• _Required work_
For this exercise, output every line of the data as it stands.

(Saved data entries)
--- START ---

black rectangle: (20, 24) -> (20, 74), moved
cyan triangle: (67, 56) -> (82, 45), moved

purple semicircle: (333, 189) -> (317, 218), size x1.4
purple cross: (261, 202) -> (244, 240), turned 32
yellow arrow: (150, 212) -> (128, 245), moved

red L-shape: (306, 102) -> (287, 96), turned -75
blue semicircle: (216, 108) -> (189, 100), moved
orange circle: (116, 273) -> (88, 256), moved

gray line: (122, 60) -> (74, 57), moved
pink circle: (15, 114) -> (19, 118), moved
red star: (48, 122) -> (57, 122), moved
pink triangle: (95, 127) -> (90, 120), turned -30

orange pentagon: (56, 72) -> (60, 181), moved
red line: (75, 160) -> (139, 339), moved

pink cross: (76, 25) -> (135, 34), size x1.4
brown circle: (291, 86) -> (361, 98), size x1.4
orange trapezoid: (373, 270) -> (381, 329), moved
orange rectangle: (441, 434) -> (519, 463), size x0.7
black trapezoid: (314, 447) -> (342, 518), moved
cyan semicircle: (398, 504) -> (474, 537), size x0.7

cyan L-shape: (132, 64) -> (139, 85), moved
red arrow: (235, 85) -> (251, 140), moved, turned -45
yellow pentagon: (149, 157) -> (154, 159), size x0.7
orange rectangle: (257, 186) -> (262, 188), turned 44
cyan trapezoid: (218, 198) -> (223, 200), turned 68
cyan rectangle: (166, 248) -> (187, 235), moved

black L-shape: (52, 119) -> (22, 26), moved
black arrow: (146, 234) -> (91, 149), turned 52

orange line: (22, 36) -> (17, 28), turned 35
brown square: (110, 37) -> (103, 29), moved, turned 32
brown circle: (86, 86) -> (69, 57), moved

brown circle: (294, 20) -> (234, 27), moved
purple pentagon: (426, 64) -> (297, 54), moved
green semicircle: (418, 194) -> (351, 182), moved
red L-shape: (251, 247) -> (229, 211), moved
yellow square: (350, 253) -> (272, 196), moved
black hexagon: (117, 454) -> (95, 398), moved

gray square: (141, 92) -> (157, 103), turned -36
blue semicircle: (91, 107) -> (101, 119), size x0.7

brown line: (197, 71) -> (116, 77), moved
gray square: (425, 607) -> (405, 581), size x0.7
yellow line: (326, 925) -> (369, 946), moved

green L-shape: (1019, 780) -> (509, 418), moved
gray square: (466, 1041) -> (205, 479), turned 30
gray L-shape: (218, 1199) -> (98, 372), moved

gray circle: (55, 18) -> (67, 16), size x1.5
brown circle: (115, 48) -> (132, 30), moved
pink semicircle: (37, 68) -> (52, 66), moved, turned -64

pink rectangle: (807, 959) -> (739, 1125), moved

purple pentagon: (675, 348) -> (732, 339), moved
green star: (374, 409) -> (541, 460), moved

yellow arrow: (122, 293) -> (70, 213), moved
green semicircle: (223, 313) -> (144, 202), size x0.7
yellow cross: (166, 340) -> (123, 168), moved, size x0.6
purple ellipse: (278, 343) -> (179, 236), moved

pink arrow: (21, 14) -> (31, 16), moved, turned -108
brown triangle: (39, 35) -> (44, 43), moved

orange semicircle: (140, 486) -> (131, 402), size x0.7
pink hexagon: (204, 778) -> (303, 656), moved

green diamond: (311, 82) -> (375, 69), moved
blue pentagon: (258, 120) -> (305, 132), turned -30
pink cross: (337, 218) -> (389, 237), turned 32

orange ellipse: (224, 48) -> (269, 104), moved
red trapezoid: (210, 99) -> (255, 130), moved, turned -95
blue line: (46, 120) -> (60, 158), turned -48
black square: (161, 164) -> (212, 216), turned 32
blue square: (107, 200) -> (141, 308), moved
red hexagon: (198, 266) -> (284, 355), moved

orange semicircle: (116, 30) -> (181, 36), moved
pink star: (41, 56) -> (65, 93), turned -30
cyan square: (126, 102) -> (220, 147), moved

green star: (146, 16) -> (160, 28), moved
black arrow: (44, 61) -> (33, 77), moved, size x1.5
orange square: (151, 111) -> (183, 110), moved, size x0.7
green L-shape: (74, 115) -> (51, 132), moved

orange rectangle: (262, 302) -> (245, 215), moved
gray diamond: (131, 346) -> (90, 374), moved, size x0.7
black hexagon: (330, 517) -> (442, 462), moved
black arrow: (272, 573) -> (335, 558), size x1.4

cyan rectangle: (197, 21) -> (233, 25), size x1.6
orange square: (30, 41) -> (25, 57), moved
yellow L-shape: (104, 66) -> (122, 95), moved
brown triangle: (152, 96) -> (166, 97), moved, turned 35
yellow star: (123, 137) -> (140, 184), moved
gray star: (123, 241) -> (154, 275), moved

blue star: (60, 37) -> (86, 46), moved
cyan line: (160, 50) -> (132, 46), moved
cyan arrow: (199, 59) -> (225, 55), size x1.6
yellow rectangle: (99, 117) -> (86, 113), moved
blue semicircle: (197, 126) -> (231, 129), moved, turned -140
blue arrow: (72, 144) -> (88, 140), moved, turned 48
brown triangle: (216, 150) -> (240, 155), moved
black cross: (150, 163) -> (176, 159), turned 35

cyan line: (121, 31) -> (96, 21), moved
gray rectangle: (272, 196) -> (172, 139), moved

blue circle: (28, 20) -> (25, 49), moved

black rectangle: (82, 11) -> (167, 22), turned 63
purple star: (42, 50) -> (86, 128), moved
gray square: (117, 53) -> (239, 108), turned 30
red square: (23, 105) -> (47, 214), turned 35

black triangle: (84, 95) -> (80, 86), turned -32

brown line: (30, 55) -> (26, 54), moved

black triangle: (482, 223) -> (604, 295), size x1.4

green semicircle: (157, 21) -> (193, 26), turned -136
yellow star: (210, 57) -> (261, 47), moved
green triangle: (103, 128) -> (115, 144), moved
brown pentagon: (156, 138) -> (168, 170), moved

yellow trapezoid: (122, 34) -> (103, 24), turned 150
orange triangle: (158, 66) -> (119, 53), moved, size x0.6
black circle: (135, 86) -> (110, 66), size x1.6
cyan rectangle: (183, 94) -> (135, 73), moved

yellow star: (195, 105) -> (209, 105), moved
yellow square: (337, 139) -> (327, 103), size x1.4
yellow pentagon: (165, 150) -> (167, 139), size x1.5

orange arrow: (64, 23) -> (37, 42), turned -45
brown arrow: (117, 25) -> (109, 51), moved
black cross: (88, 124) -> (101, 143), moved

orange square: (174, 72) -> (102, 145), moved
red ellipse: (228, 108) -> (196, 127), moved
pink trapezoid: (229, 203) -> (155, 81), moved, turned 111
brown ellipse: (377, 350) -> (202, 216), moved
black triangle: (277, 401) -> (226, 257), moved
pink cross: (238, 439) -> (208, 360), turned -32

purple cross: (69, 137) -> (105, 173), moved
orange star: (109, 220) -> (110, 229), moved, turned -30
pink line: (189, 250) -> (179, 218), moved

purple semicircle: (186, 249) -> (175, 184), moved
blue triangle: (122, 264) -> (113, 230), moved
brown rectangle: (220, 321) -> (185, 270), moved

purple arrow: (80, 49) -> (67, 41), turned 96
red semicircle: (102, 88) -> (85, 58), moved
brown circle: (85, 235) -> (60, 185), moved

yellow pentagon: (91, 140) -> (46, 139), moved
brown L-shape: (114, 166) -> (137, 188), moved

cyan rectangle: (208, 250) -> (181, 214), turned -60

--- END ---

• _Solution for this exercise_
black rectangle: (20, 24) -> (20, 74), moved
cyan triangle: (67, 56) -> (82, 45), moved

purple semicircle: (333, 189) -> (317, 218), size x1.4
purple cross: (261, 202) -> (244, 240), turned 32
yellow arrow: (150, 212) -> (128, 245), moved

red L-shape: (306, 102) -> (287, 96), turned -75
blue semicircle: (216, 108) -> (189, 100), moved
orange circle: (116, 273) -> (88, 256), moved

gray line: (122, 60) -> (74, 57), moved
pink circle: (15, 114) -> (19, 118), moved
red star: (48, 122) -> (57, 122), moved
pink triangle: (95, 127) -> (90, 120), turned -30

orange pentagon: (56, 72) -> (60, 181), moved
red line: (75, 160) -> (139, 339), moved

pink cross: (76, 25) -> (135, 34), size x1.4
brown circle: (291, 86) -> (361, 98), size x1.4
orange trapezoid: (373, 270) -> (381, 329), moved
orange rectangle: (441, 434) -> (519, 463), size x0.7
black trapezoid: (314, 447) -> (342, 518), moved
cyan semicircle: (398, 504) -> (474, 537), size x0.7

cyan L-shape: (132, 64) -> (139, 85), moved
red arrow: (235, 85) -> (251, 140), moved, turned -45
yellow pentagon: (149, 157) -> (154, 159), size x0.7
orange rectangle: (257, 186) -> (262, 188), turned 44
cyan trapezoid: (218, 198) -> (223, 200), turned 68
cyan rectangle: (166, 248) -> (187, 235), moved

black L-shape: (52, 119) -> (22, 26), moved
black arrow: (146, 234) -> (91, 149), turned 52

orange line: (22, 36) -> (17, 28), turned 35
brown square: (110, 37) -> (103, 29), moved, turned 32
brown circle: (86, 86) -> (69, 57), moved

brown circle: (294, 20) -> (234, 27), moved
purple pentagon: (426, 64) -> (297, 54), moved
green semicircle: (418, 194) -> (351, 182), moved
red L-shape: (251, 247) -> (229, 211), moved
yellow square: (350, 253) -> (272, 196), moved
black hexagon: (117, 454) -> (95, 398), moved

gray square: (141, 92) -> (157, 103), turned -36
blue semicircle: (91, 107) -> (101, 119), size x0.7

brown line: (197, 71) -> (116, 77), moved
gray square: (425, 607) -> (405, 581), size x0.7
yellow line: (326, 925) -> (369, 946), moved

green L-shape: (1019, 780) -> (509, 418), moved
gray square: (466, 1041) -> (205, 479), turned 30
gray L-shape: (218, 1199) -> (98, 372), moved

gray circle: (55, 18) -> (67, 16), size x1.5
brown circle: (115, 48) -> (132, 30), moved
pink semicircle: (37, 68) -> (52, 66), moved, turned -64

pink rectangle: (807, 959) -> (739, 1125), moved

purple pentagon: (675, 348) -> (732, 339), moved
green star: (374, 409) -> (541, 460), moved

yellow arrow: (122, 293) -> (70, 213), moved
green semicircle: (223, 313) -> (144, 202), size x0.7
yellow cross: (166, 340) -> (123, 168), moved, size x0.6
purple ellipse: (278, 343) -> (179, 236), moved

pink arrow: (21, 14) -> (31, 16), moved, turned -108
brown triangle: (39, 35) -> (44, 43), moved

orange semicircle: (140, 486) -> (131, 402), size x0.7
pink hexagon: (204, 778) -> (303, 656), moved

green diamond: (311, 82) -> (375, 69), moved
blue pentagon: (258, 120) -> (305, 132), turned -30
pink cross: (337, 218) -> (389, 237), turned 32

orange ellipse: (224, 48) -> (269, 104), moved
red trapezoid: (210, 99) -> (255, 130), moved, turned -95
blue line: (46, 120) -> (60, 158), turned -48
black square: (161, 164) -> (212, 216), turned 32
blue square: (107, 200) -> (141, 308), moved
red hexagon: (198, 266) -> (284, 355), moved

orange semicircle: (116, 30) -> (181, 36), moved
pink star: (41, 56) -> (65, 93), turned -30
cyan square: (126, 102) -> (220, 147), moved

green star: (146, 16) -> (160, 28), moved
black arrow: (44, 61) -> (33, 77), moved, size x1.5
orange square: (151, 111) -> (183, 110), moved, size x0.7
green L-shape: (74, 115) -> (51, 132), moved

orange rectangle: (262, 302) -> (245, 215), moved
gray diamond: (131, 346) -> (90, 374), moved, size x0.7
black hexagon: (330, 517) -> (442, 462), moved
black arrow: (272, 573) -> (335, 558), size x1.4

cyan rectangle: (197, 21) -> (233, 25), size x1.6
orange square: (30, 41) -> (25, 57), moved
yellow L-shape: (104, 66) -> (122, 95), moved
brown triangle: (152, 96) -> (166, 97), moved, turned 35
yellow star: (123, 137) -> (140, 184), moved
gray star: (123, 241) -> (154, 275), moved

blue star: (60, 37) -> (86, 46), moved
cyan line: (160, 50) -> (132, 46), moved
cyan arrow: (199, 59) -> (225, 55), size x1.6
yellow rectangle: (99, 117) -> (86, 113), moved
blue semicircle: (197, 126) -> (231, 129), moved, turned -140
blue arrow: (72, 144) -> (88, 140), moved, turned 48
brown triangle: (216, 150) -> (240, 155), moved
black cross: (150, 163) -> (176, 159), turned 35

cyan line: (121, 31) -> (96, 21), moved
gray rectangle: (272, 196) -> (172, 139), moved

blue circle: (28, 20) -> (25, 49), moved

black rectangle: (82, 11) -> (167, 22), turned 63
purple star: (42, 50) -> (86, 128), moved
gray square: (117, 53) -> (239, 108), turned 30
red square: (23, 105) -> (47, 214), turned 35

black triangle: (84, 95) -> (80, 86), turned -32

brown line: (30, 55) -> (26, 54), moved

black triangle: (482, 223) -> (604, 295), size x1.4

green semicircle: (157, 21) -> (193, 26), turned -136
yellow star: (210, 57) -> (261, 47), moved
green triangle: (103, 128) -> (115, 144), moved
brown pentagon: (156, 138) -> (168, 170), moved

yellow trapezoid: (122, 34) -> (103, 24), turned 150
orange triangle: (158, 66) -> (119, 53), moved, size x0.6
black circle: (135, 86) -> (110, 66), size x1.6
cyan rectangle: (183, 94) -> (135, 73), moved

yellow star: (195, 105) -> (209, 105), moved
yellow square: (337, 139) -> (327, 103), size x1.4
yellow pentagon: (165, 150) -> (167, 139), size x1.5

orange arrow: (64, 23) -> (37, 42), turned -45
brown arrow: (117, 25) -> (109, 51), moved
black cross: (88, 124) -> (101, 143), moved

orange square: (174, 72) -> (102, 145), moved
red ellipse: (228, 108) -> (196, 127), moved
pink trapezoid: (229, 203) -> (155, 81), moved, turned 111
brown ellipse: (377, 350) -> (202, 216), moved
black triangle: (277, 401) -> (226, 257), moved
pink cross: (238, 439) -> (208, 360), turned -32

purple cross: (69, 137) -> (105, 173), moved
orange star: (109, 220) -> (110, 229), moved, turned -30
pink line: (189, 250) -> (179, 218), moved

purple semicircle: (186, 249) -> (175, 184), moved
blue triangle: (122, 264) -> (113, 230), moved
brown rectangle: (220, 321) -> (185, 270), moved

purple arrow: (80, 49) -> (67, 41), turned 96
red semicircle: (102, 88) -> (85, 58), moved
brown circle: (85, 235) -> (60, 185), moved

yellow pentagon: (91, 140) -> (46, 139), moved
brown L-shape: (114, 166) -> (137, 188), moved

cyan rectangle: (208, 250) -> (181, 214), turned -60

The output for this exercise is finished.